→ WHAT THE TASK REQUIRES:
Please copy, word for word, the line that contains "LED2 pin SIG: A2 -> TX" and every line after it through the end of the records, and nothing more.

◇ ◇ ◇ ◇ ◇ ◇ ◇

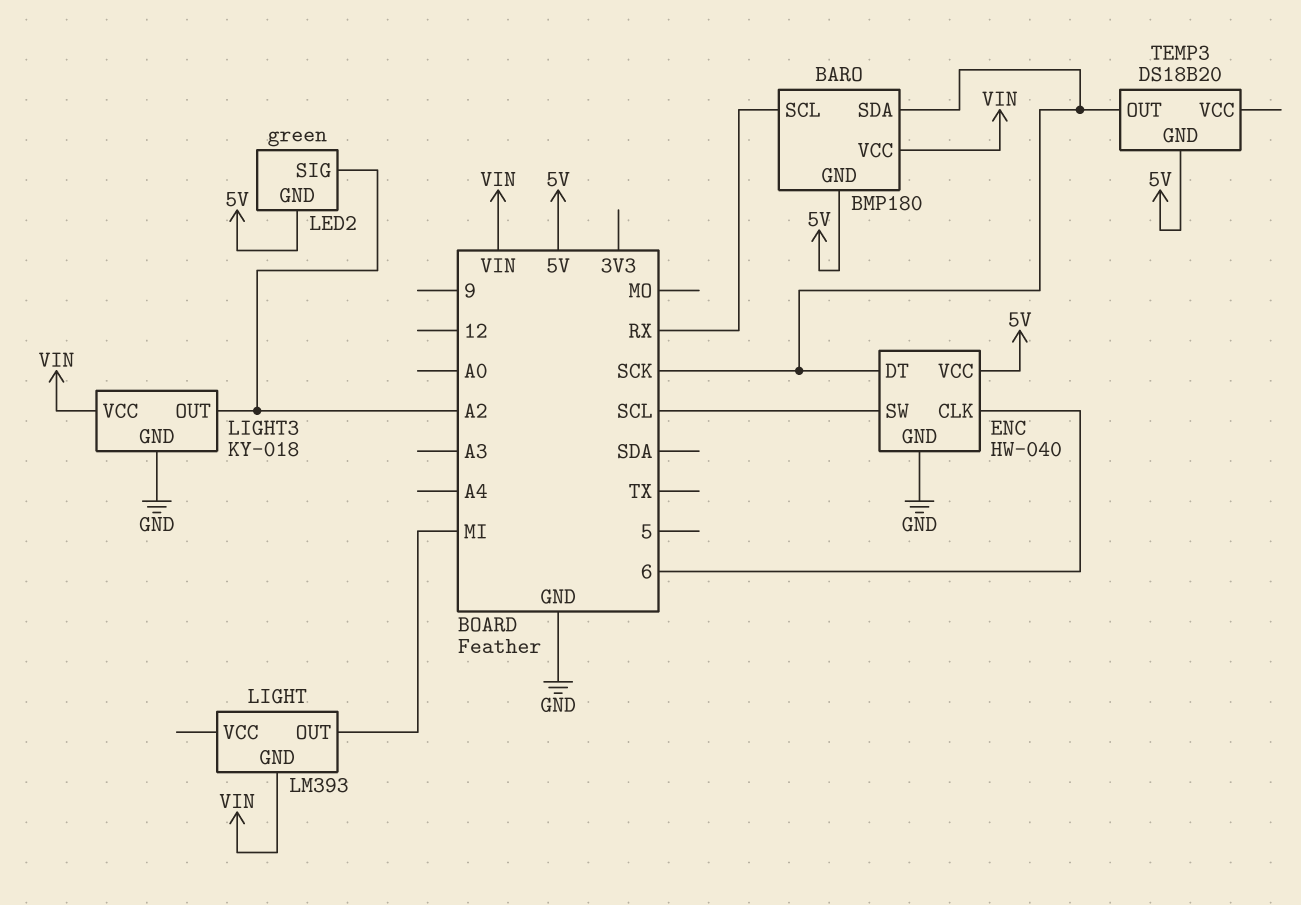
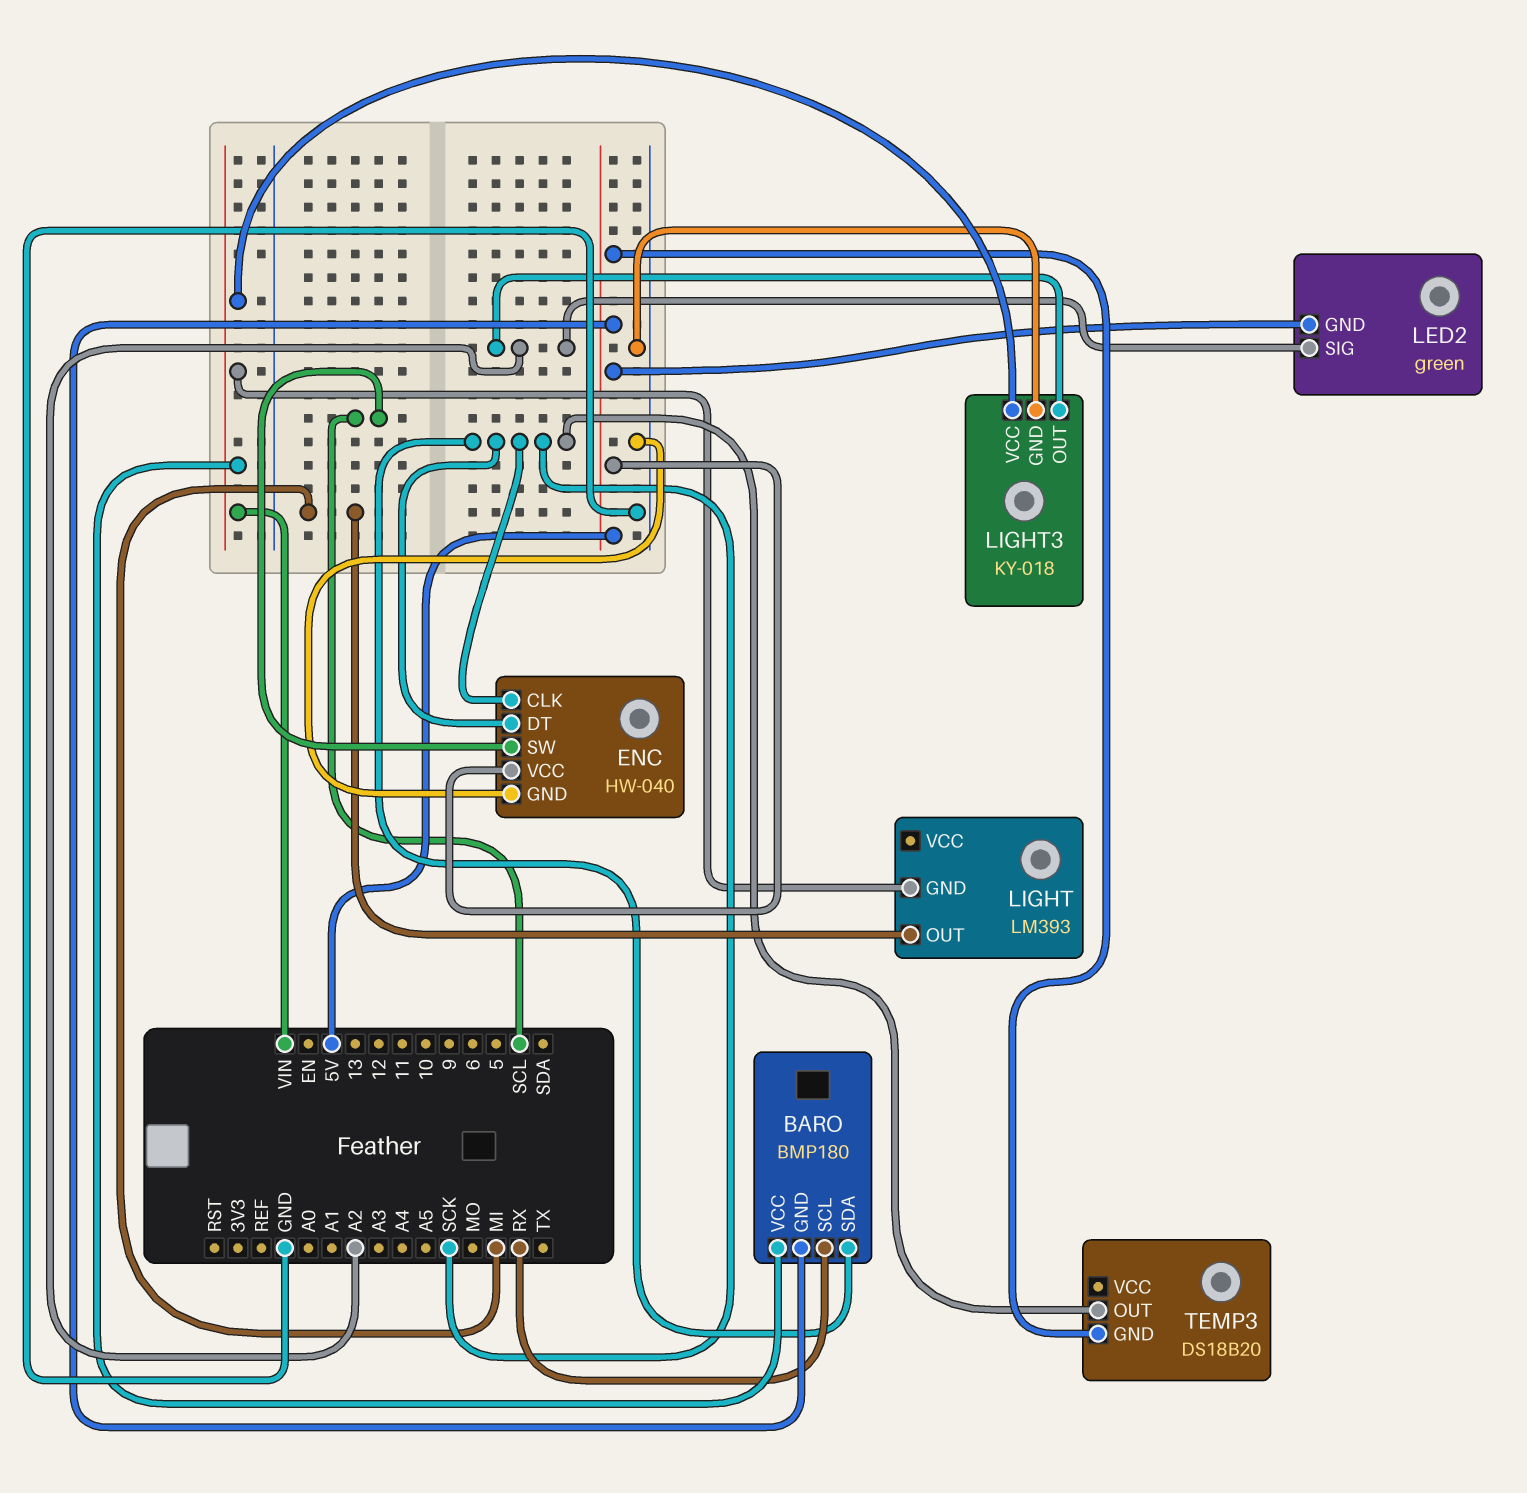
ENC pin CLK: 6 -> SCK

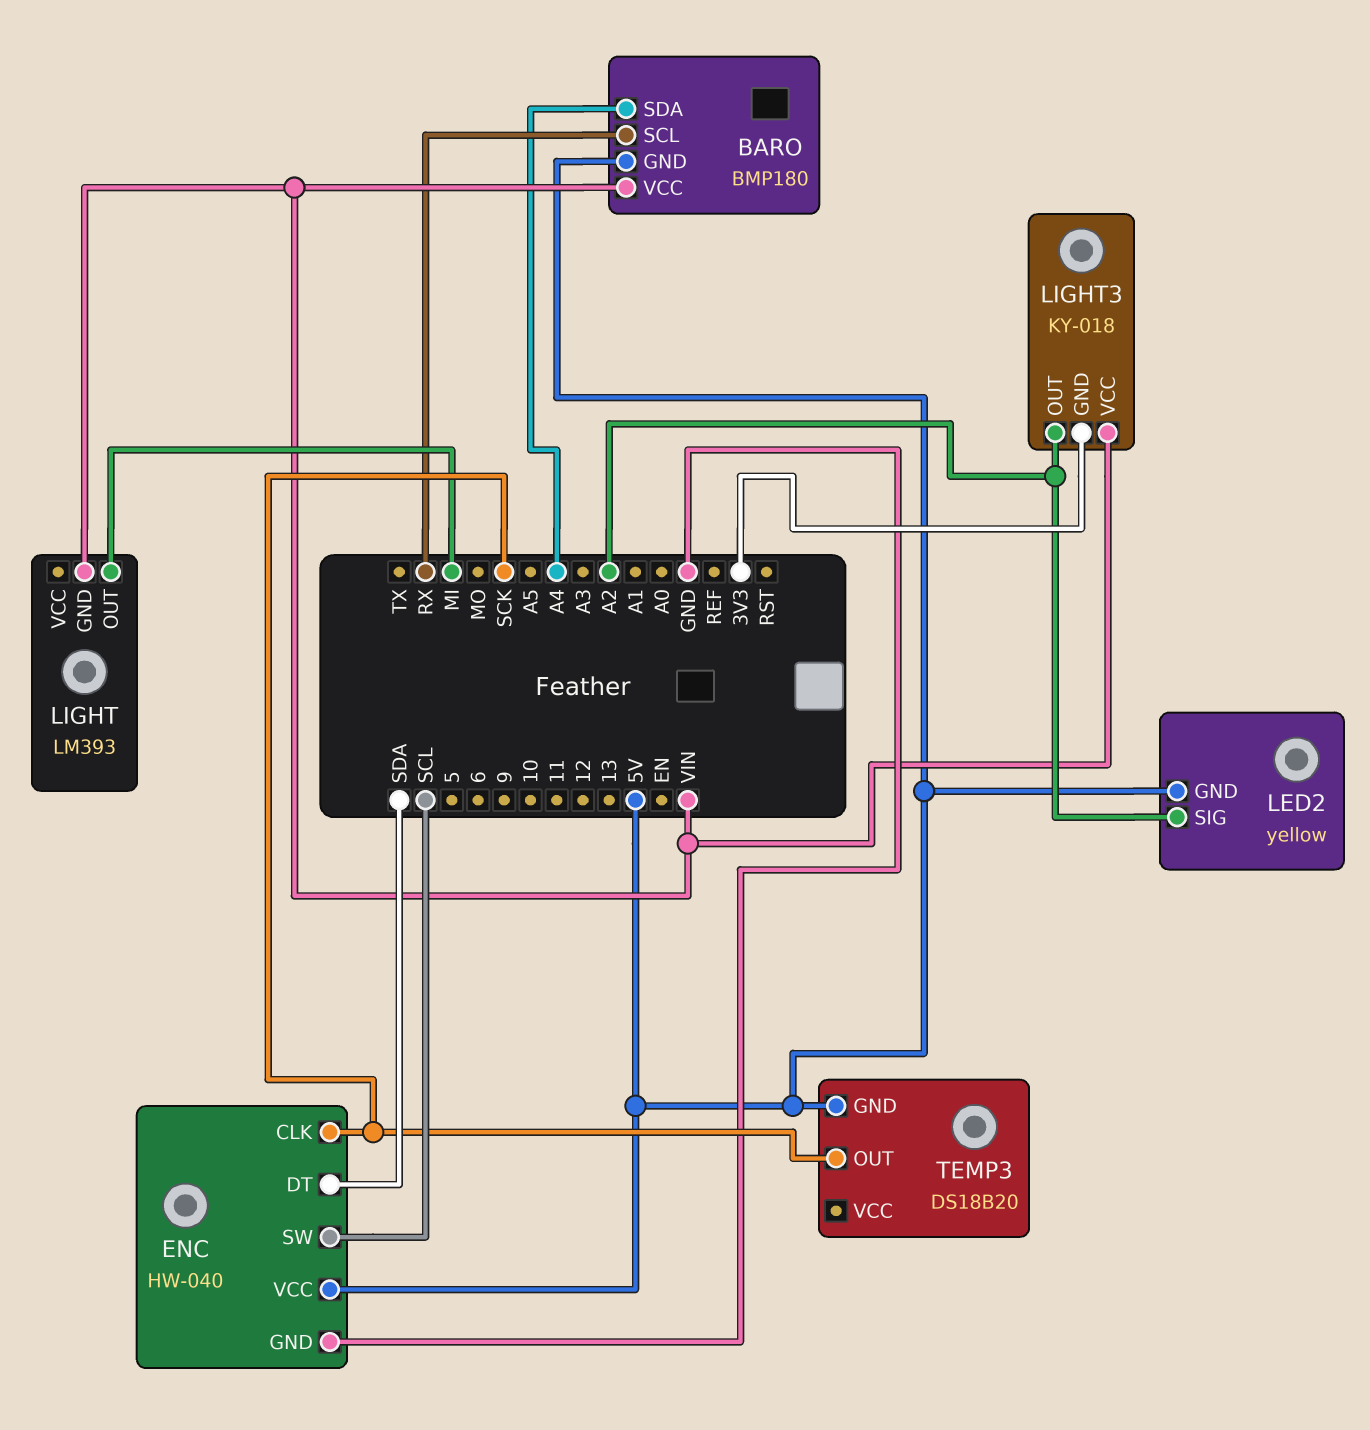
BARO pin SDA: SCK -> A4
ENC pin DT: SCK -> SDA
LED2: green -> yellow
LIGHT3 pin GND: GND -> 3V3

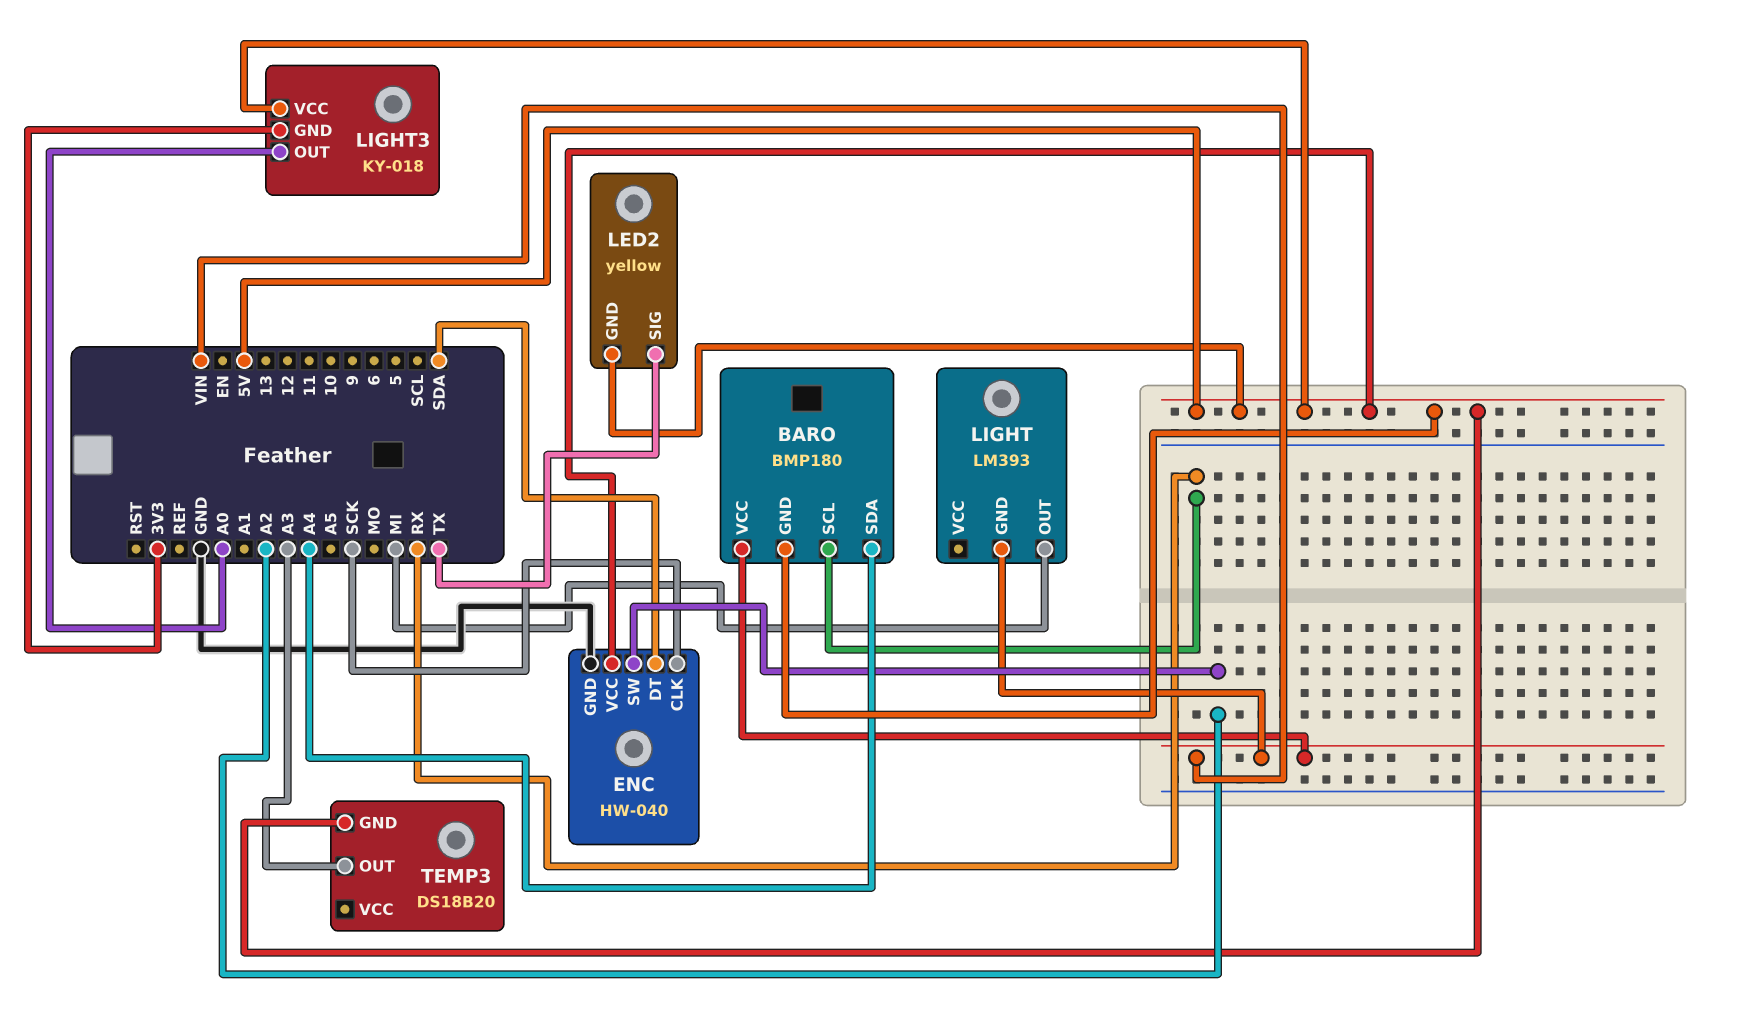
ENC pin SW: SCL -> A2
LED2 pin SIG: A2 -> TX
LIGHT3 pin OUT: A2 -> A0
LIGHT3 pin VCC: VIN -> 5V
TEMP3 pin OUT: SCK -> A3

◇ ◇ ◇ ◇ ◇ ◇ ◇

→ SOLUTION FOR THIS EXERCISE:
LED2 pin SIG: A2 -> TX
LIGHT3 pin OUT: A2 -> A0
LIGHT3 pin VCC: VIN -> 5V
TEMP3 pin OUT: SCK -> A3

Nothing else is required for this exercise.